▶ **TASK GOAL**
Leave out the pictures, and retype the remaining data exactly.
┏━━
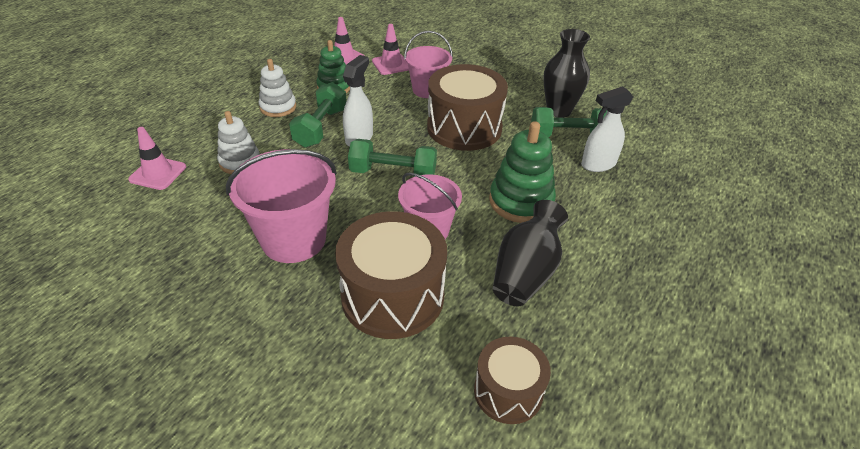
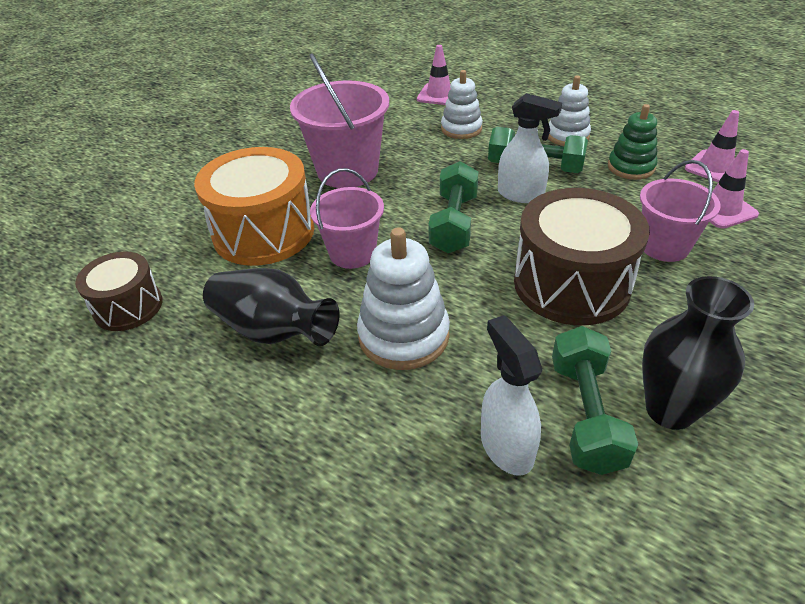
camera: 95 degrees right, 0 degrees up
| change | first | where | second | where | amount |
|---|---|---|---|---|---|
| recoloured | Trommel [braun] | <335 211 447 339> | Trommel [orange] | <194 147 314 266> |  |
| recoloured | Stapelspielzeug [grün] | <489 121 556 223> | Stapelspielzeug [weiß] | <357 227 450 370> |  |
┗━━
▶ **SOLUTION TO THIS PROBLEM**
camera: 95 degrees right, 0 degrees up
| change | first | where | second | where | amount |
|---|---|---|---|---|---|
| recoloured | Trommel [braun] | <335 211 447 339> | Trommel [orange] | <194 147 314 266> |  |
| recoloured | Stapelspielzeug [grün] | <489 121 556 223> | Stapelspielzeug [weiß] | <357 227 450 370> |  |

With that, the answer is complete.